[RECORDS SUPPLIED — start]

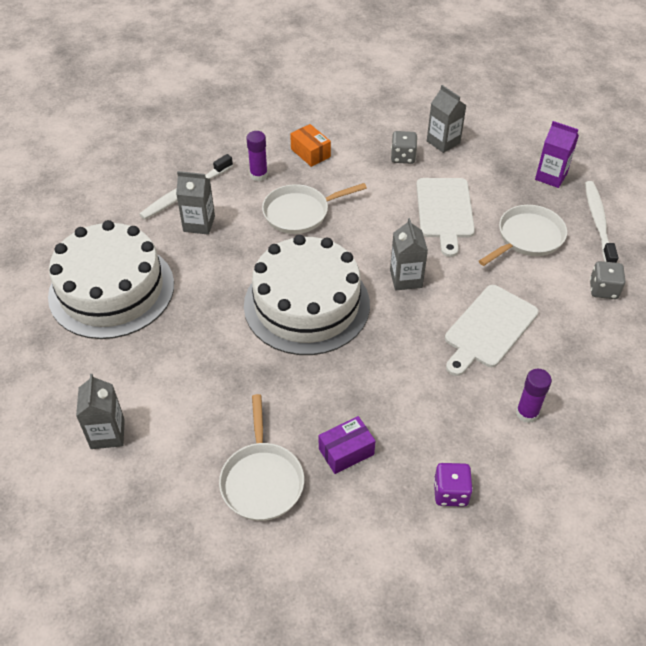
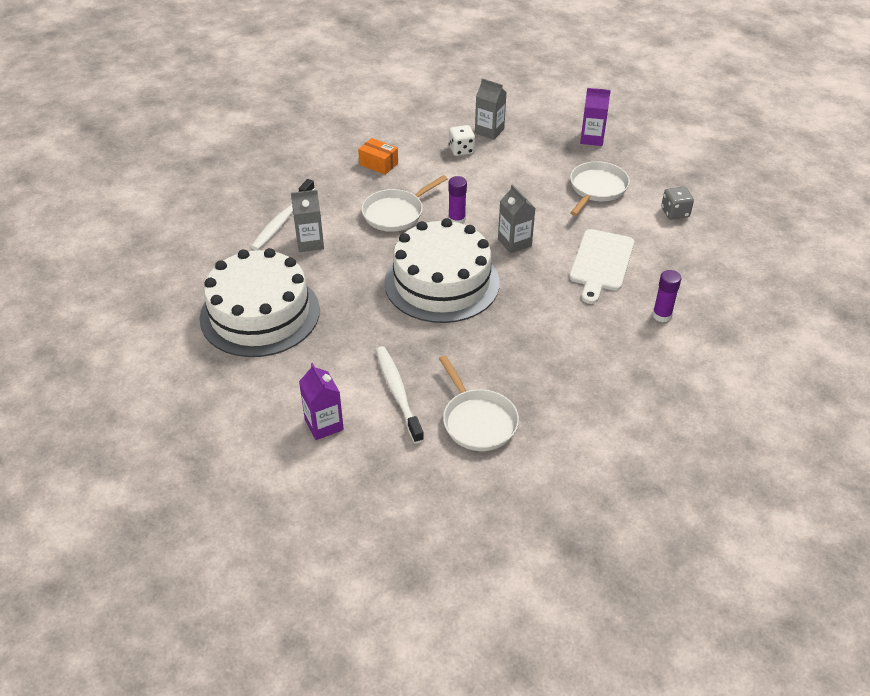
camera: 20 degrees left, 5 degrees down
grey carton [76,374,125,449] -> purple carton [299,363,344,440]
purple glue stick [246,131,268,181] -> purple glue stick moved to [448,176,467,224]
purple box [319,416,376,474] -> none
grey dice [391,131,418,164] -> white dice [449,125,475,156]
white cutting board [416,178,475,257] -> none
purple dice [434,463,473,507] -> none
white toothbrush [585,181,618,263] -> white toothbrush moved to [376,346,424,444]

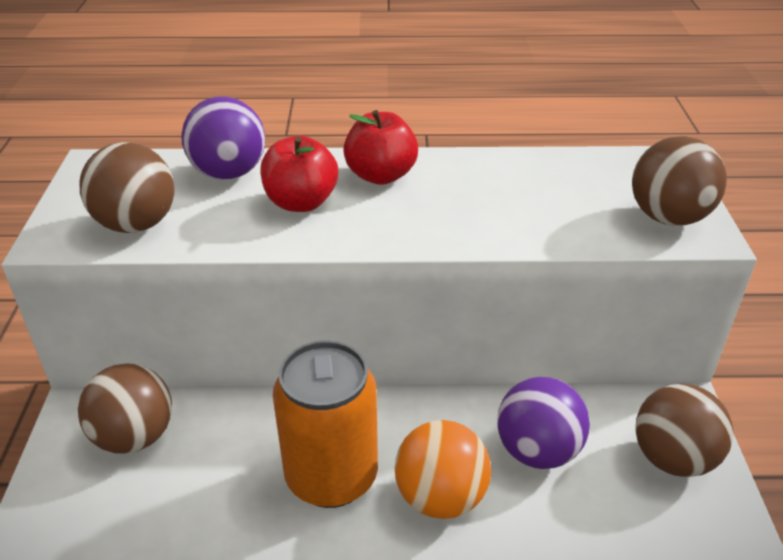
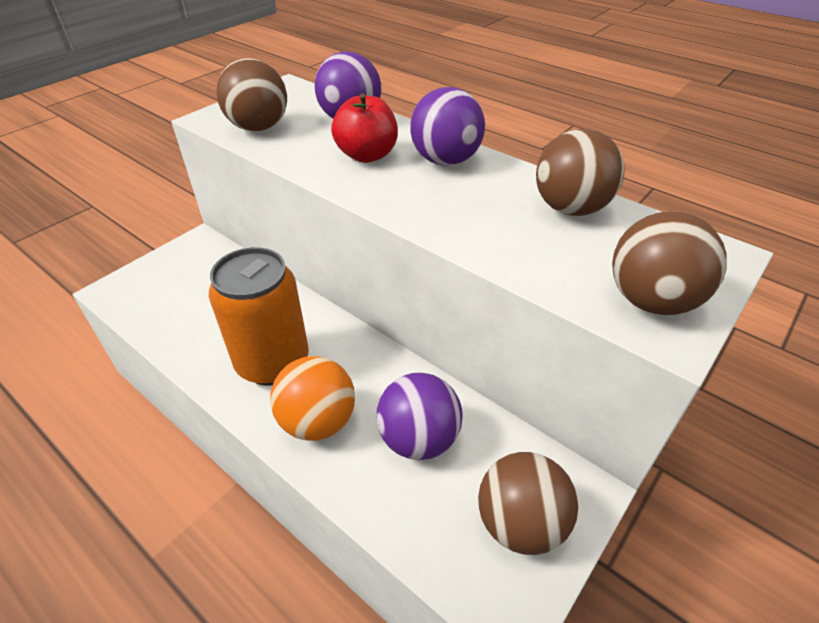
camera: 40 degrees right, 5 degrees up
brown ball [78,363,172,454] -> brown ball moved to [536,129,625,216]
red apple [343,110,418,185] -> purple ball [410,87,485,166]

[RECORDS SUPPLIED — finish]

Print, exactly as they appear above, the lines running from the one with "brown ball [78,363,172,454]" through the final line.

brown ball [78,363,172,454] -> brown ball moved to [536,129,625,216]
red apple [343,110,418,185] -> purple ball [410,87,485,166]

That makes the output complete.